# [EXERCISE PROMPT]
Copy the records word for word, omitting all pictures.

# [TASK DATA]
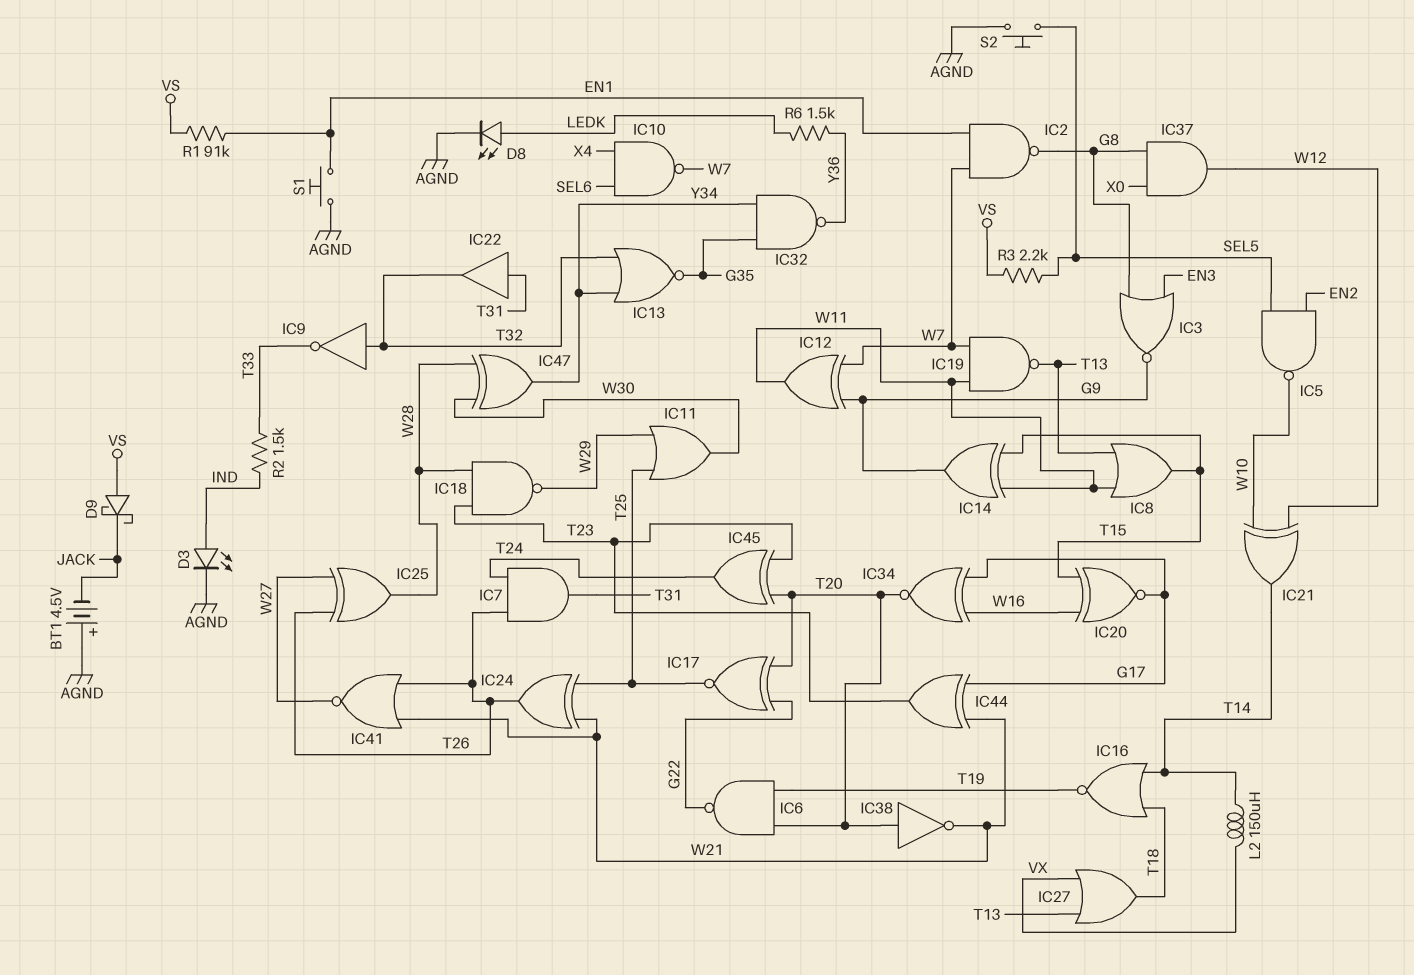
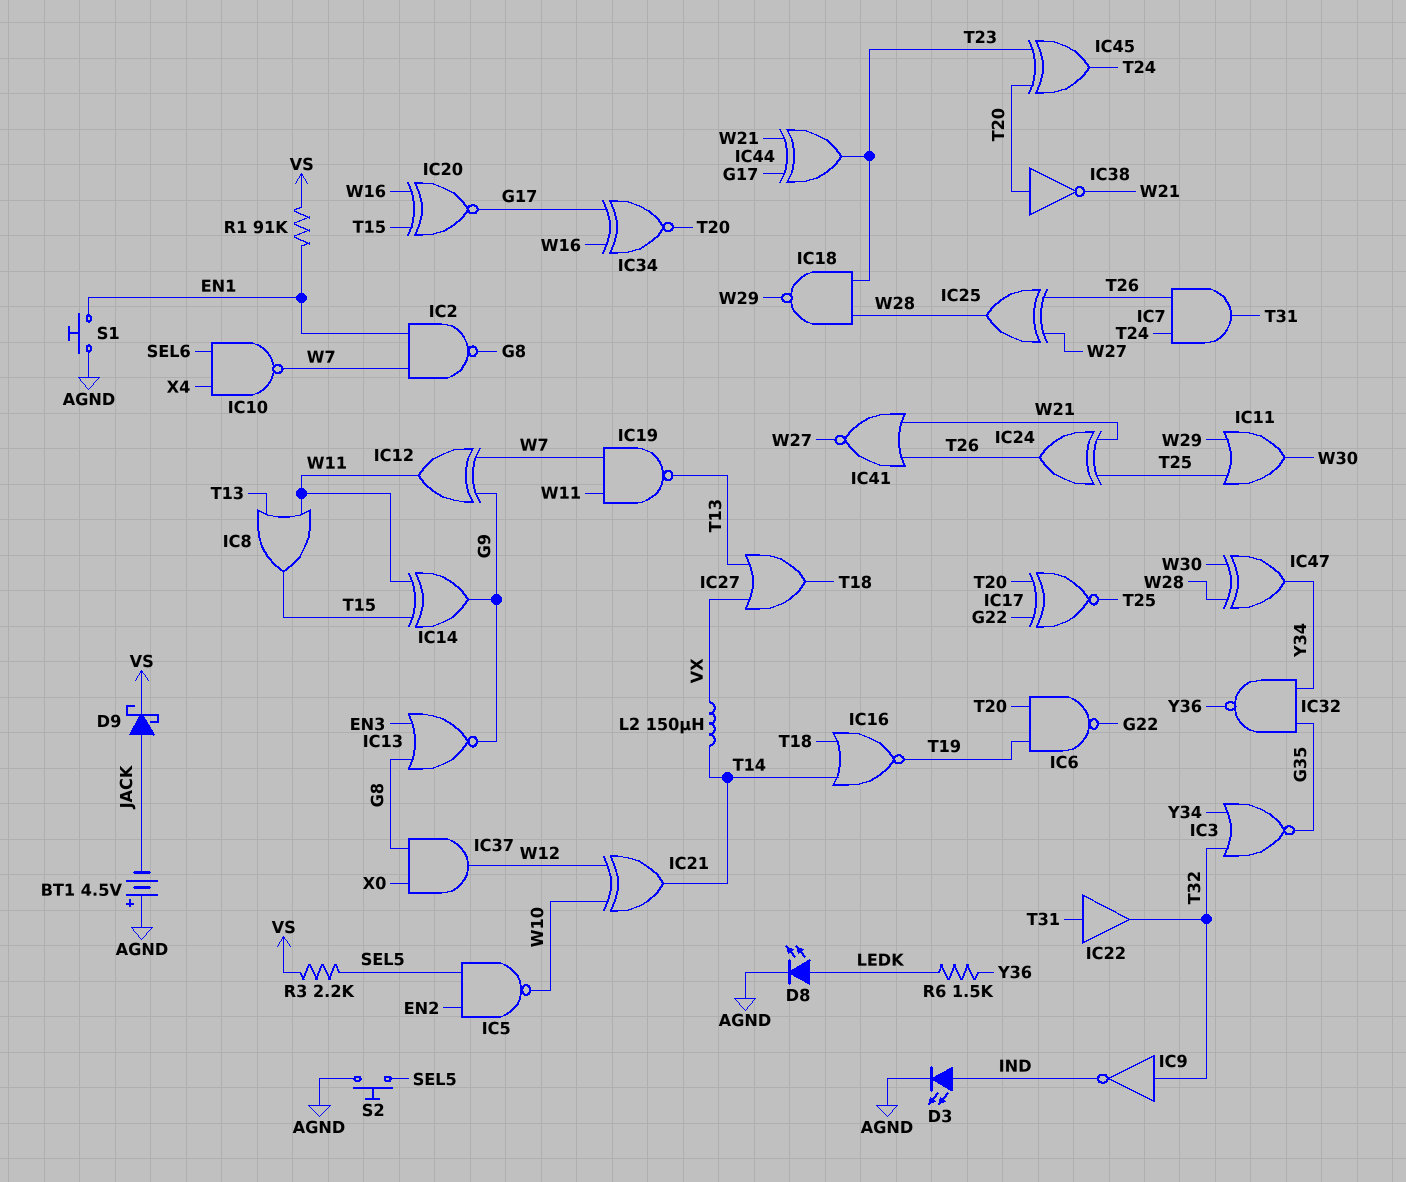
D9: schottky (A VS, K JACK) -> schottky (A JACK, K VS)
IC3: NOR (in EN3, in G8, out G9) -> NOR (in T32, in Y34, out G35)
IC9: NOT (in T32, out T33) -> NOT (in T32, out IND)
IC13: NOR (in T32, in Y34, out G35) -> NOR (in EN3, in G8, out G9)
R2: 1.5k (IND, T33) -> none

# [YOUR SOLUTION]
D9: schottky (A VS, K JACK) -> schottky (A JACK, K VS)
IC3: NOR (in EN3, in G8, out G9) -> NOR (in T32, in Y34, out G35)
IC9: NOT (in T32, out T33) -> NOT (in T32, out IND)
IC13: NOR (in T32, in Y34, out G35) -> NOR (in EN3, in G8, out G9)
R2: 1.5k (IND, T33) -> none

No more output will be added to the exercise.